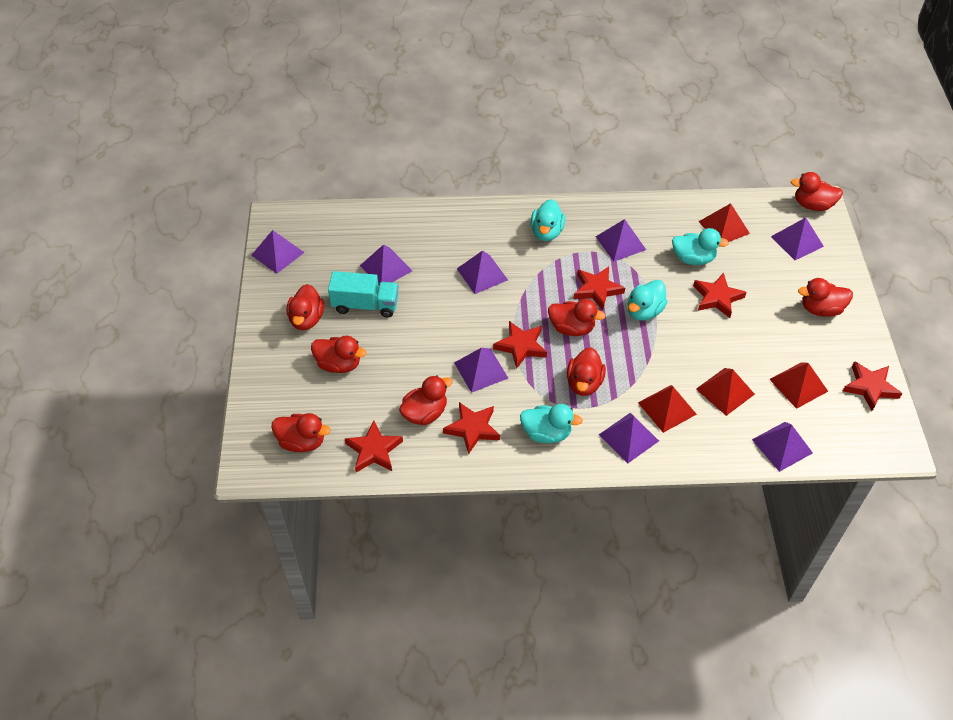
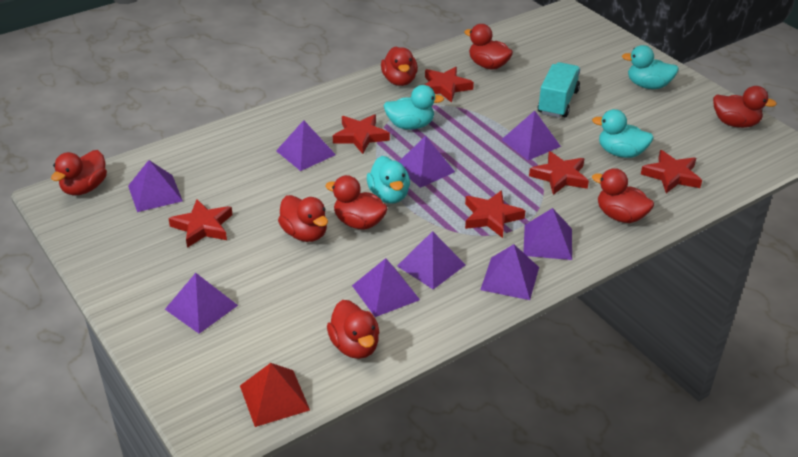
purple pyramid: 8 -> 9
red pyramid: 4 -> 1

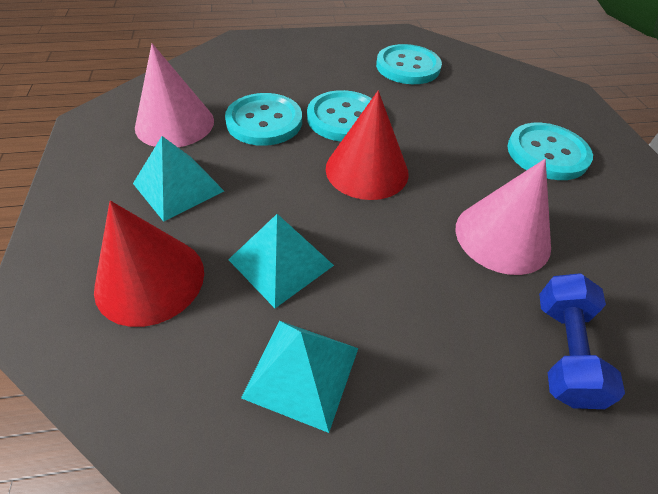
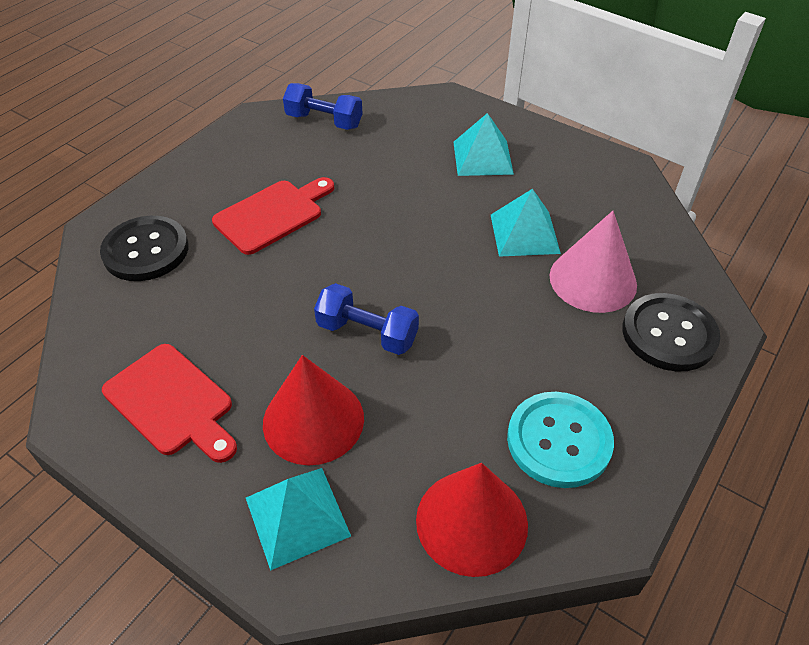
black button: 0 -> 2
blue dumbbell: 1 -> 2
pink cone: 2 -> 1
red cutting board: 0 -> 2
turquoise button: 4 -> 1

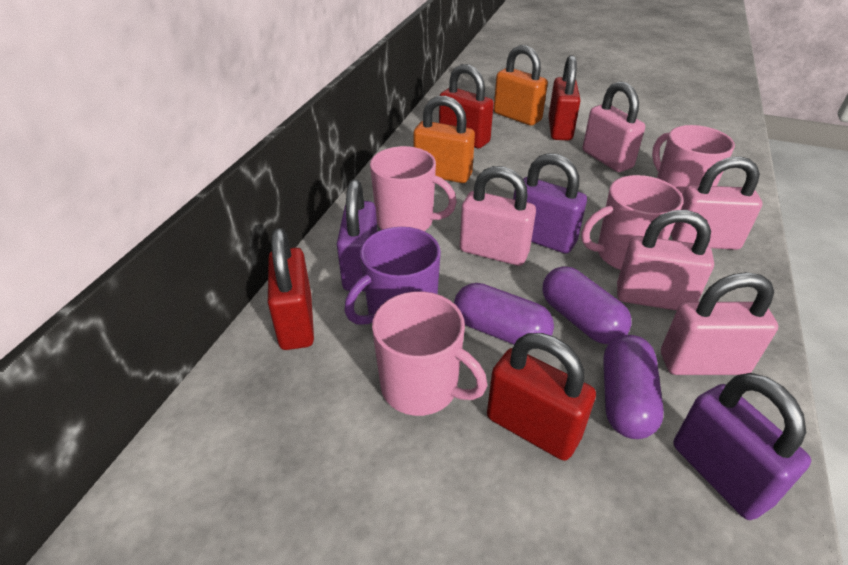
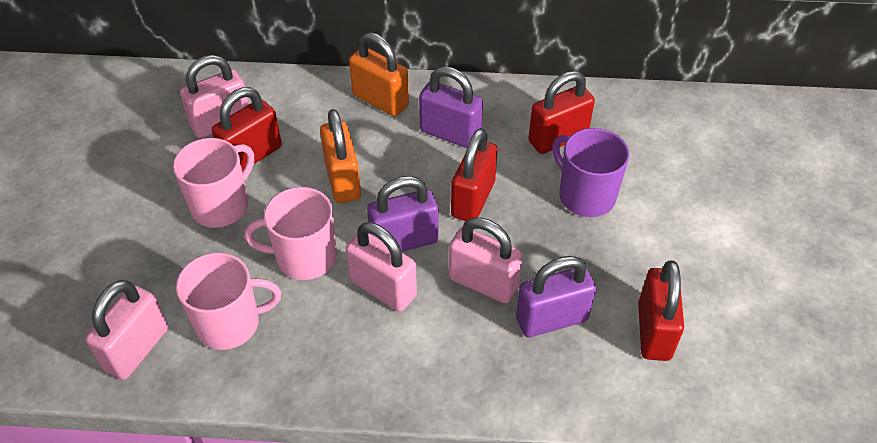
pink mug: 4 -> 3
pink padlock: 5 -> 4
purple capsule: 3 -> 0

→ **TASK DETAILS**
Repeat the listing above exactly, with no pictures.

→ **FINISHED EXERCISE**
purple pyramid: 8 -> 9
red pyramid: 4 -> 1

black button: 0 -> 2
blue dumbbell: 1 -> 2
pink cone: 2 -> 1
red cutting board: 0 -> 2
turquoise button: 4 -> 1

pink mug: 4 -> 3
pink padlock: 5 -> 4
purple capsule: 3 -> 0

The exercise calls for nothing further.